- Opening Delimiter -

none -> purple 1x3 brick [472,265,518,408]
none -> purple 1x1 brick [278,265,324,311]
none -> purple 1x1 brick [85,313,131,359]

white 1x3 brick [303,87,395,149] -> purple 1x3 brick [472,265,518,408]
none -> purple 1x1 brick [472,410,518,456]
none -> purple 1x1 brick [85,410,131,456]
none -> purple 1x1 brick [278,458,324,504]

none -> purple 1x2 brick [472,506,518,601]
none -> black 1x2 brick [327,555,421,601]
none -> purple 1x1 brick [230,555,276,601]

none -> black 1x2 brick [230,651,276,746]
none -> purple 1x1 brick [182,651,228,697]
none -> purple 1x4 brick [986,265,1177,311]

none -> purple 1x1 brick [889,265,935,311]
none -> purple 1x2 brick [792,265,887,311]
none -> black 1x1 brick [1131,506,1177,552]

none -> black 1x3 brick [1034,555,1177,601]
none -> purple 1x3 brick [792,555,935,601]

- Closing Delimiter -
- Opening Delimiter -

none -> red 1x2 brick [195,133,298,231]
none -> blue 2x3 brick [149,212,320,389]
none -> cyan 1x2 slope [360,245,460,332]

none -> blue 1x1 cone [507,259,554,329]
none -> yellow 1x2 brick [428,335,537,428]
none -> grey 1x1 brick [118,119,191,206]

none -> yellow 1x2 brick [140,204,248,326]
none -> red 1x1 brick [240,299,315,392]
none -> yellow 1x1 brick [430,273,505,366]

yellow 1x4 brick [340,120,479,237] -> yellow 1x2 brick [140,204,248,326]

- Closing Delimiter -
- Opening Delimiter -

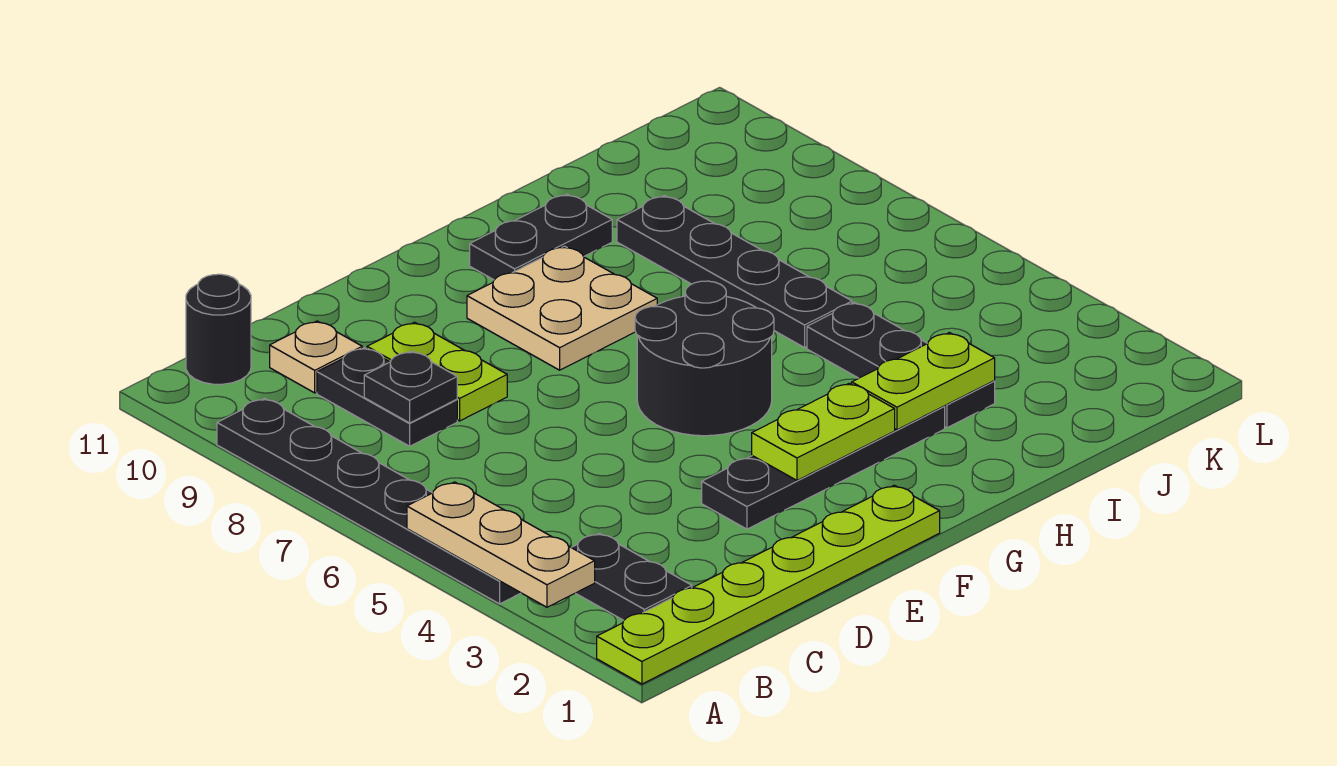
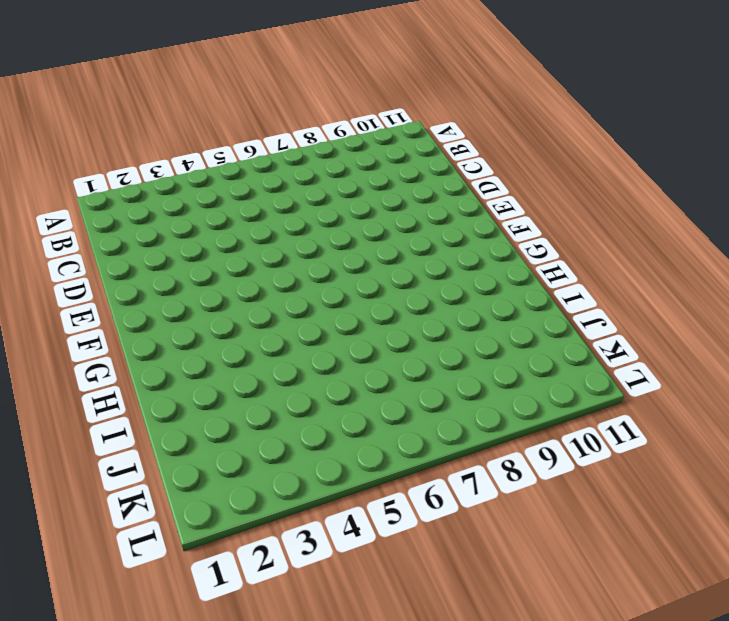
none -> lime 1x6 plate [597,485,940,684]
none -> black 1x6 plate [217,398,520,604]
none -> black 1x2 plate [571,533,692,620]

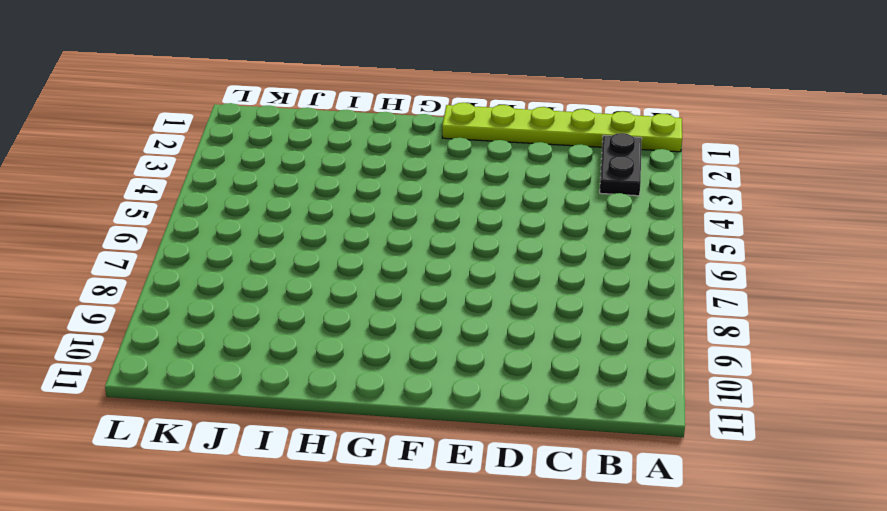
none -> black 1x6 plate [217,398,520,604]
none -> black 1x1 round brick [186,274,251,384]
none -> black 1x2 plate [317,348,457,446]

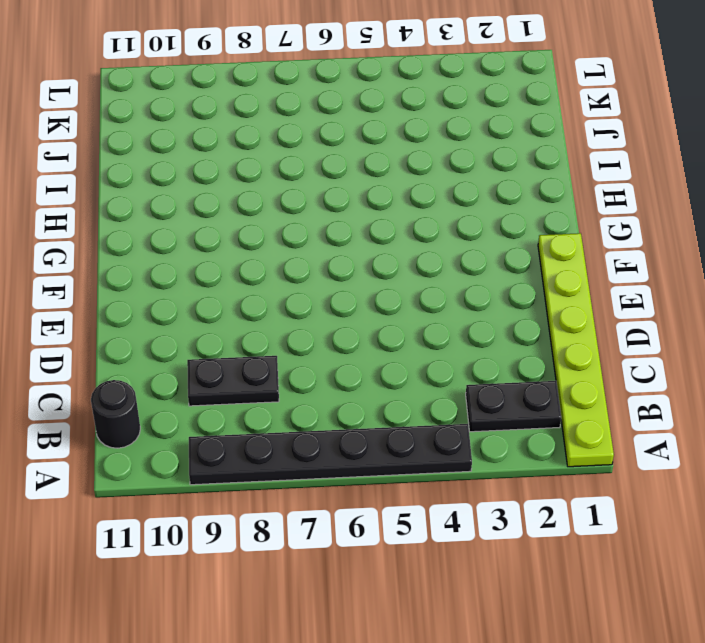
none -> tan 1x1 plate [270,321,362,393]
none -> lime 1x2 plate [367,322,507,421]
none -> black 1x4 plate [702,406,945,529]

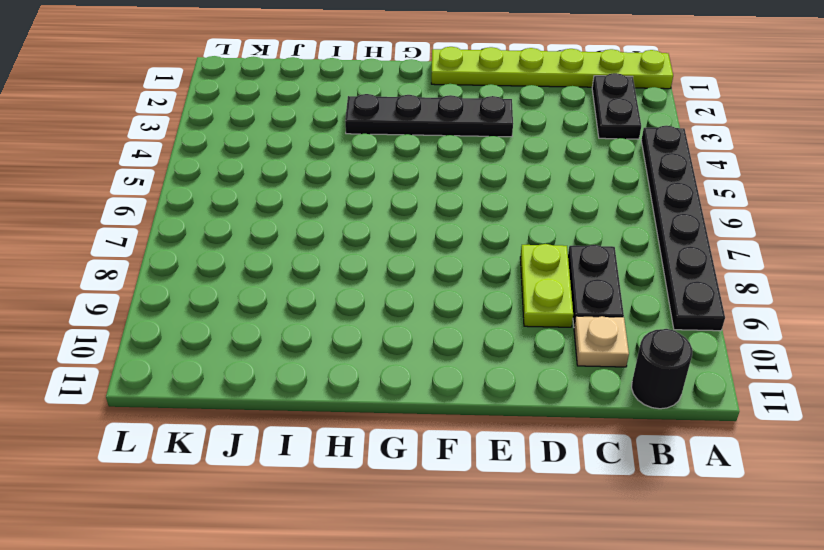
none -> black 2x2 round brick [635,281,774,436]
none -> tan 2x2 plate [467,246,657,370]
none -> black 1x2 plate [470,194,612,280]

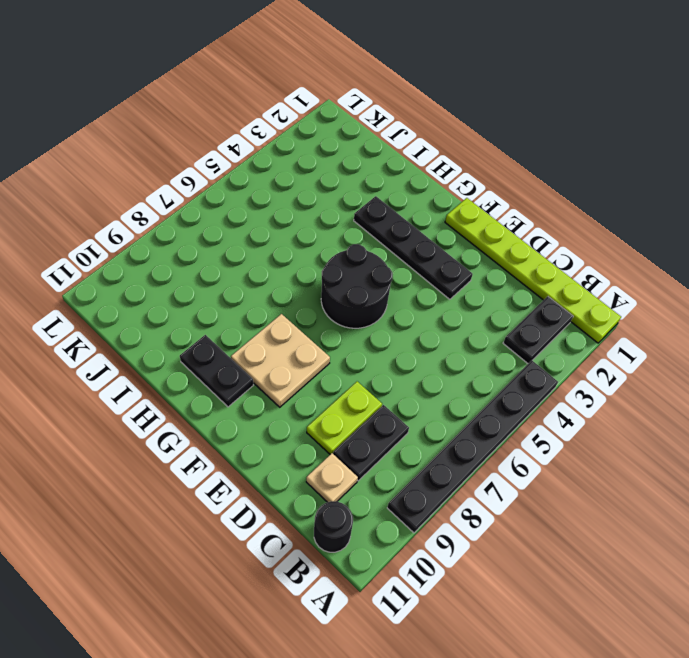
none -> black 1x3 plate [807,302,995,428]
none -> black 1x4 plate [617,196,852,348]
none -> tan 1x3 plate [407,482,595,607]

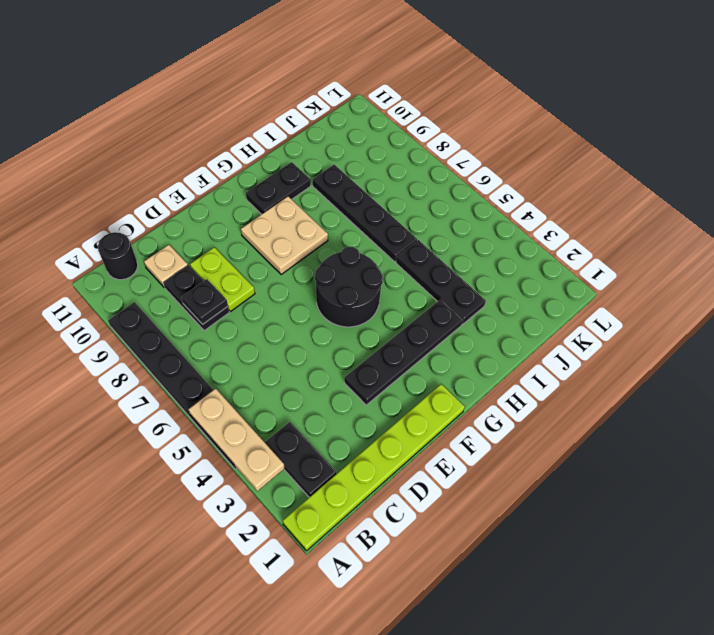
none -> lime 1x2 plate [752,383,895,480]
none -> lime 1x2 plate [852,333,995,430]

- Closing Delimiter -

— What to do —
The answer is the lines of the material above, from the one containing "none -> black 1x1 round" down to the one containing "none -> lime 1x2 plate [852,333,995,430]", given exactly and without images.

— Task result —
none -> black 1x1 round brick [186,274,251,384]
none -> black 1x2 plate [317,348,457,446]

none -> tan 1x1 plate [270,321,362,393]
none -> lime 1x2 plate [367,322,507,421]
none -> black 1x4 plate [702,406,945,529]

none -> black 2x2 round brick [635,281,774,436]
none -> tan 2x2 plate [467,246,657,370]
none -> black 1x2 plate [470,194,612,280]

none -> black 1x3 plate [807,302,995,428]
none -> black 1x4 plate [617,196,852,348]
none -> tan 1x3 plate [407,482,595,607]

none -> lime 1x2 plate [752,383,895,480]
none -> lime 1x2 plate [852,333,995,430]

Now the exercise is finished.